Collected data:
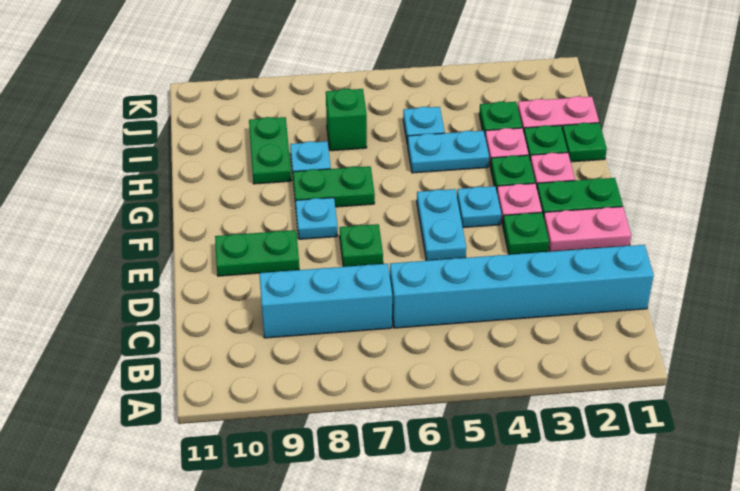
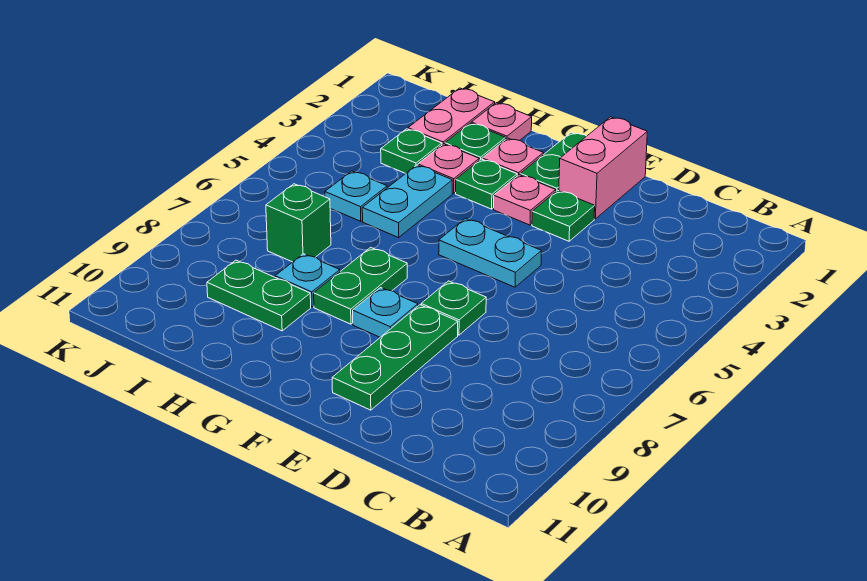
cyan brick C1:C6 level 1 -> none
cyan brick C7:C9 level 1 -> none
pink plate E1:E2 level 1 -> pink brick E1:E2 level 1
green plate E9:E10 level 1 -> green plate E8:E10 level 1
cyan plate F4 level 1 -> none
green plate H1 level 1 -> pink plate H1 level 1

Exercise requirements :: Reproduce each record from above exactly; pictures do not belong in the copy.

Solution ::
cyan brick C1:C6 level 1 -> none
cyan brick C7:C9 level 1 -> none
pink plate E1:E2 level 1 -> pink brick E1:E2 level 1
green plate E9:E10 level 1 -> green plate E8:E10 level 1
cyan plate F4 level 1 -> none
green plate H1 level 1 -> pink plate H1 level 1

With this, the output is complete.